(Records from a collection)
=-=-=
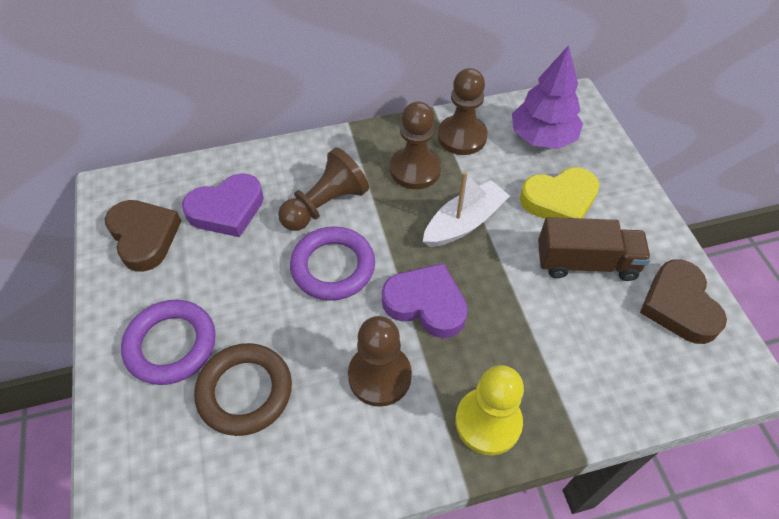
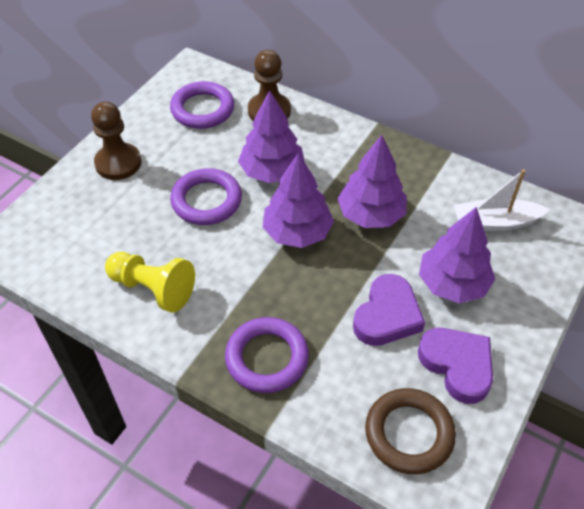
brown heart: 2 -> 0
brown pawn: 4 -> 2
brown truck: 1 -> 0
purple ring: 2 -> 3
purple tree: 1 -> 4
yellow heart: 1 -> 0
=-=-=
Above are the records. Identify each line that contains the word "brown".

brown heart: 2 -> 0
brown pawn: 4 -> 2
brown truck: 1 -> 0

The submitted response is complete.